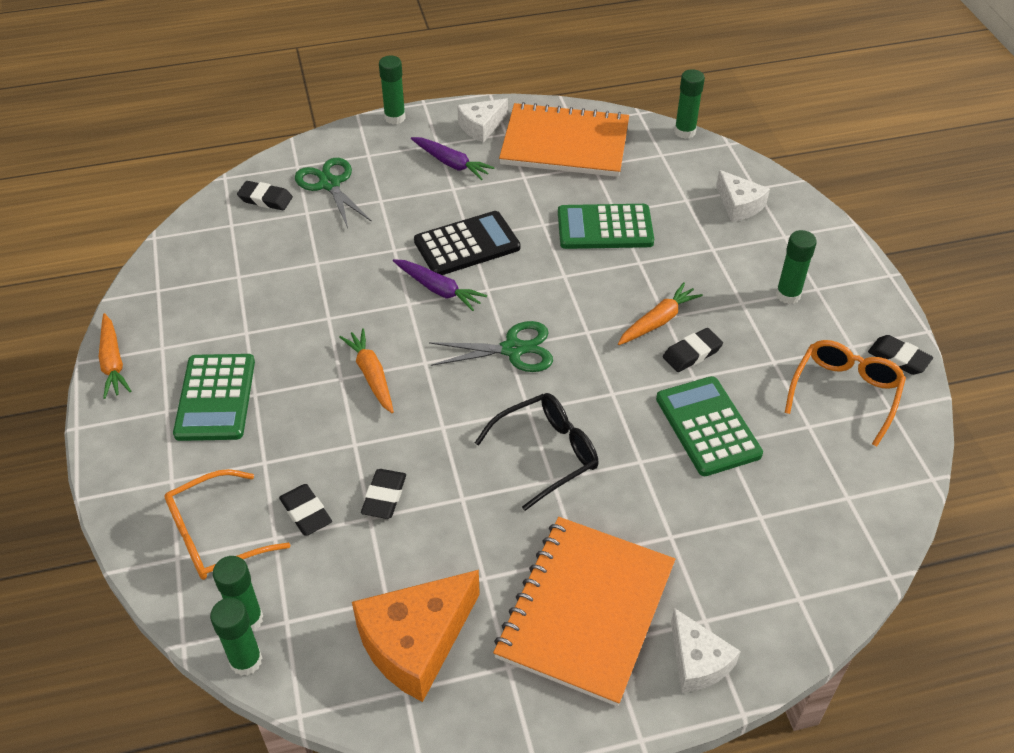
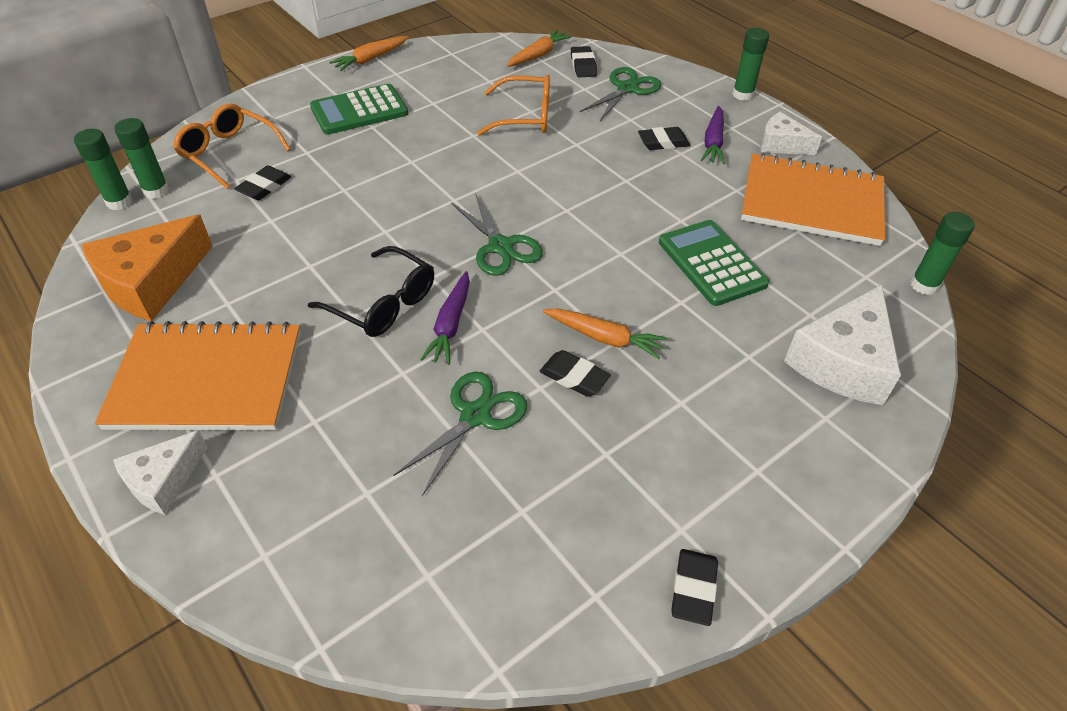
camera: 65 degrees right, 0 degrees up
(371, 375) = (423, 175): orange carrot -> orange carrot (538, 55)
(384, 497) = (295, 221): black eraser -> black eraser (663, 142)
(416, 642) = (151, 282): orange cheese -> orange cheese turned 75 degrees counterclockwise
(438, 289) = (545, 182): purple carrot -> purple carrot (450, 325)
(467, 245) = (614, 181): black calculator -> none
(565, 143) = (811, 202): orange notebook -> orange notebook turned 60 degrees counterclockwise
(708, 426) = (475, 416): green calculator -> green scissors
(739, 205) = (843, 362): white cheese -> white cheese, size x1.69
(788, 295) = (725, 443): green glue stick -> none
(845, 393) = (595, 538): orange glasses -> orange glasses (525, 116)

-*-

PROBLEM DETAILS: Repeat each line of the records exactly, dropping the pictures.

YOUR RESPONSE:
camera: 65 degrees right, 0 degrees up
(371, 375) = (423, 175): orange carrot -> orange carrot (538, 55)
(384, 497) = (295, 221): black eraser -> black eraser (663, 142)
(416, 642) = (151, 282): orange cheese -> orange cheese turned 75 degrees counterclockwise
(438, 289) = (545, 182): purple carrot -> purple carrot (450, 325)
(467, 245) = (614, 181): black calculator -> none
(565, 143) = (811, 202): orange notebook -> orange notebook turned 60 degrees counterclockwise
(708, 426) = (475, 416): green calculator -> green scissors
(739, 205) = (843, 362): white cheese -> white cheese, size x1.69
(788, 295) = (725, 443): green glue stick -> none
(845, 393) = (595, 538): orange glasses -> orange glasses (525, 116)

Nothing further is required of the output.